◆ DATA RECORDS:
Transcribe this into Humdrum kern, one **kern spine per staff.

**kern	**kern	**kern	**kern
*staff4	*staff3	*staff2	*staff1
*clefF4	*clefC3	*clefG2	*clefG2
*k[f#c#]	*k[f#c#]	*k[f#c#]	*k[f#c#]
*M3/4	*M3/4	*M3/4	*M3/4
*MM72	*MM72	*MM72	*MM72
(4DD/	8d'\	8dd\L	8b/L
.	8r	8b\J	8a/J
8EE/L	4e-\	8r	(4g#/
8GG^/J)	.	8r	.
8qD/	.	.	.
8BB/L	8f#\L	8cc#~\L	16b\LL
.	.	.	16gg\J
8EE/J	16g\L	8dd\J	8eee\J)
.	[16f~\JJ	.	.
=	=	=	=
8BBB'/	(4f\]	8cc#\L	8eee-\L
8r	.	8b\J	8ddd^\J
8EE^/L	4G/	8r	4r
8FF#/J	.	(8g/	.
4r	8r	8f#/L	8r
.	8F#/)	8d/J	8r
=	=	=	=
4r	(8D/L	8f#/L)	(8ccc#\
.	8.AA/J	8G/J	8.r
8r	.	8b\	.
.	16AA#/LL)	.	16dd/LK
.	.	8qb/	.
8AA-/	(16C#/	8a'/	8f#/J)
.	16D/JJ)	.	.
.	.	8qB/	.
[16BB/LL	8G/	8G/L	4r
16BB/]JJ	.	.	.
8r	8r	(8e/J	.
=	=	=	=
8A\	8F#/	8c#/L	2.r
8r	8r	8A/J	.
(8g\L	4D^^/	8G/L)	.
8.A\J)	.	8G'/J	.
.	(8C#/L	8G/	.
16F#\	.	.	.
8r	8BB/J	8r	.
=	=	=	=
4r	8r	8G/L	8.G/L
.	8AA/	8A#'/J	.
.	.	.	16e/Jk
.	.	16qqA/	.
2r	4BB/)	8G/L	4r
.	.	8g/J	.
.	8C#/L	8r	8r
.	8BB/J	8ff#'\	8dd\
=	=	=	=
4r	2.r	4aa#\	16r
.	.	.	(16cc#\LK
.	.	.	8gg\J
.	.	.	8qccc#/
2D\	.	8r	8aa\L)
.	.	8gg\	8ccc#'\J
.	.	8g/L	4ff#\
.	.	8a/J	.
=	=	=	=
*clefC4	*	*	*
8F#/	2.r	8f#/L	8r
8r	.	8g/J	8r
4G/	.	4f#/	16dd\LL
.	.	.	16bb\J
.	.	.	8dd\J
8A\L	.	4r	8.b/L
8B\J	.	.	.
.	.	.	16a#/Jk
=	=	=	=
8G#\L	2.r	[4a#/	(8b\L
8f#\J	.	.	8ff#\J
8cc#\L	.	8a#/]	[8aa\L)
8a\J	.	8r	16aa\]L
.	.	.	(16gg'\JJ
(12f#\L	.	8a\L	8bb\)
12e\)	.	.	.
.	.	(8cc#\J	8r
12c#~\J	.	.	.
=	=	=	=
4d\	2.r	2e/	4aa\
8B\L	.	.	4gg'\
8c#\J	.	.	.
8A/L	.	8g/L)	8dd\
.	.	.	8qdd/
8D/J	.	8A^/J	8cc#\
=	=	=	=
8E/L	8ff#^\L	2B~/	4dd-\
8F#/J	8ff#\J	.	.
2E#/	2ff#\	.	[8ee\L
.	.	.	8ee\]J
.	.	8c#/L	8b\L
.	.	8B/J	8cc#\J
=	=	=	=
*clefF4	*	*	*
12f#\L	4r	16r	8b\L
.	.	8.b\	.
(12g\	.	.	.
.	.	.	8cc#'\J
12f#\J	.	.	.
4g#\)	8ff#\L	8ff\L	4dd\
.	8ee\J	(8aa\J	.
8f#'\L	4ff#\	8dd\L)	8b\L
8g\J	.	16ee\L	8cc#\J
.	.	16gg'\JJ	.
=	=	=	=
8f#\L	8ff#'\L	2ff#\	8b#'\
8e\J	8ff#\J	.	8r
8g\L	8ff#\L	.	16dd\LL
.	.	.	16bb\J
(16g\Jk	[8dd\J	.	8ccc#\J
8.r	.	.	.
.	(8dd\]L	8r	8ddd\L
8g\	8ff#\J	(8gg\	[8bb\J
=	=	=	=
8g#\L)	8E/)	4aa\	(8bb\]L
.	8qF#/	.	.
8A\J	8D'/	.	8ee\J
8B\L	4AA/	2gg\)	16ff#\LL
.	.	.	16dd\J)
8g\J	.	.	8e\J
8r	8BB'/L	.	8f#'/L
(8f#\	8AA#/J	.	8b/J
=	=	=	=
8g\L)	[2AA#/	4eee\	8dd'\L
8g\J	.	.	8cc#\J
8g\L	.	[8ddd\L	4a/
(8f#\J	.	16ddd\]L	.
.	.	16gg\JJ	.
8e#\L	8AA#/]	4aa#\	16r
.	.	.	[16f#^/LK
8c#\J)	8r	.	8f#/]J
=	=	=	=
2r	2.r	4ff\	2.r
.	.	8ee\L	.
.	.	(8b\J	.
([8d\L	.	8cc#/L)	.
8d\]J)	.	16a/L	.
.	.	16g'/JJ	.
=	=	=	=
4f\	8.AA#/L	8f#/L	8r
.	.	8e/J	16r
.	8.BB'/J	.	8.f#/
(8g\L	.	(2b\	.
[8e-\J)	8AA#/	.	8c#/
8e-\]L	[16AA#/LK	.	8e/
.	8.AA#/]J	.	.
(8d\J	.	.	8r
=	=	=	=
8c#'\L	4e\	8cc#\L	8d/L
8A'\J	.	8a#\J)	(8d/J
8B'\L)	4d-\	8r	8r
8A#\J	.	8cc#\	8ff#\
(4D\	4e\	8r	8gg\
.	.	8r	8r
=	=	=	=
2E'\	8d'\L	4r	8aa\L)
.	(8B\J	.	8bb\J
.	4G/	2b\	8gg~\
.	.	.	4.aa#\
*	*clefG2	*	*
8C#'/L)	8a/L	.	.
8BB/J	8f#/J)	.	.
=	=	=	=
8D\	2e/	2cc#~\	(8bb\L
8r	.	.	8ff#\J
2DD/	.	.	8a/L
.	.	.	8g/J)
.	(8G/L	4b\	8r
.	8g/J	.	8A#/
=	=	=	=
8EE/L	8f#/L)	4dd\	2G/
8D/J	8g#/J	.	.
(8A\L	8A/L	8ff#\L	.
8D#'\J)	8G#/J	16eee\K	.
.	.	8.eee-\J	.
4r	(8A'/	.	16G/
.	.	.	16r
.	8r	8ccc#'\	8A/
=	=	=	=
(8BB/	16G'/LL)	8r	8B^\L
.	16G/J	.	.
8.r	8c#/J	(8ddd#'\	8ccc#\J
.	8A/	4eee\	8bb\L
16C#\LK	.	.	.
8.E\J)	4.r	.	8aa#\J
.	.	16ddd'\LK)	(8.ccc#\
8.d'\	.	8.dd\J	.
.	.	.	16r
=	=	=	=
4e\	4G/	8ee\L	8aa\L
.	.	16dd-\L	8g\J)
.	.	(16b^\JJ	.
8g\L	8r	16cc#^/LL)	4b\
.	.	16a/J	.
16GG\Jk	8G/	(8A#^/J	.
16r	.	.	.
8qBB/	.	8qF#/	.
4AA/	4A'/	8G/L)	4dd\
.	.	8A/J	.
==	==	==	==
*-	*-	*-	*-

◆ EXERCISE TASK:
Gather every line in the rows above that contains the string "kern", treating uppercase and lowercase letters as distinct.

◆ ANSWER BELOW:
Transcribe this into Humdrum kern, one **kern spine per staff.
**kern	**kern	**kern	**kern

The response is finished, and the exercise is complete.